Requirement: Except for the pictures, reproduce the records word for word.

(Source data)
━━━━━━━━━━━━━━━━━━━━

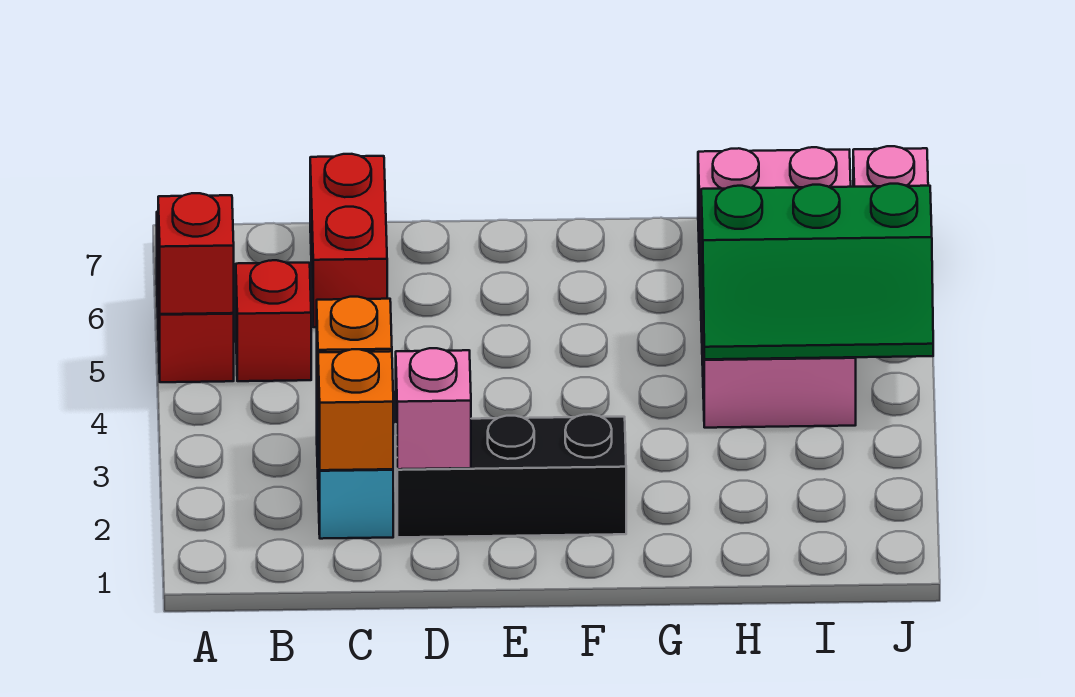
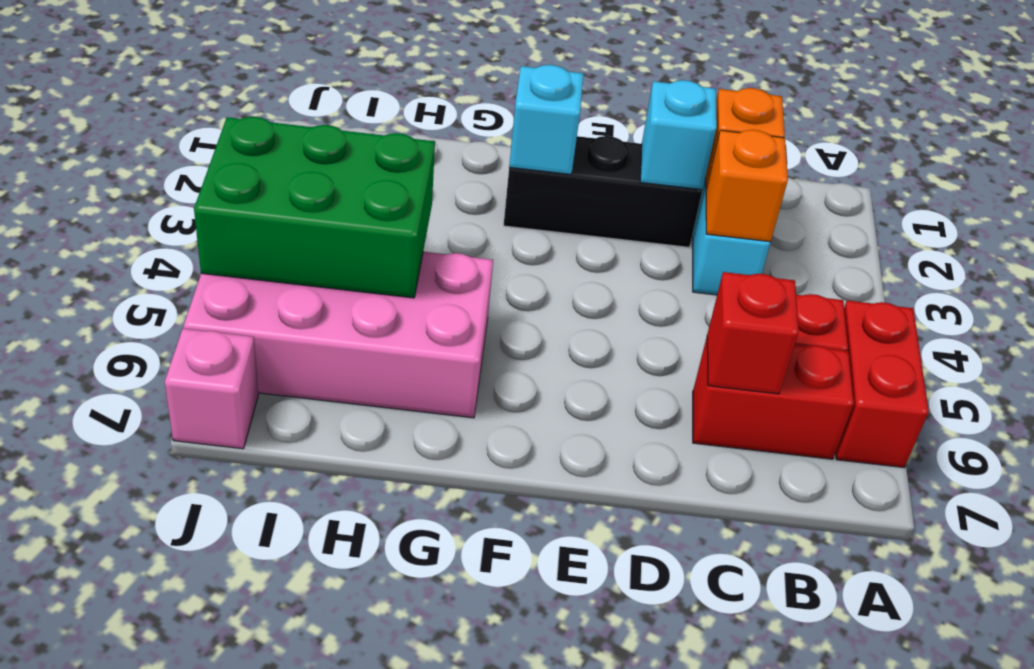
red brick A5 level 2 -> red brick C6 level 2
red brick C6:C7 level 1 -> red brick B6:C6 level 1
pink brick D2 level 2 -> cyan brick D2 level 2
none -> cyan brick F2 level 2
pink brick H4:I7 level 1 -> pink brick G5:J6 level 1
green slope H4:J5 level 2 top 5 -> green brick H4:J5 level 2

━━━━━━━━━━━━━━━━━━━━

Answer section:
red brick A5 level 2 -> red brick C6 level 2
red brick C6:C7 level 1 -> red brick B6:C6 level 1
pink brick D2 level 2 -> cyan brick D2 level 2
none -> cyan brick F2 level 2
pink brick H4:I7 level 1 -> pink brick G5:J6 level 1
green slope H4:J5 level 2 top 5 -> green brick H4:J5 level 2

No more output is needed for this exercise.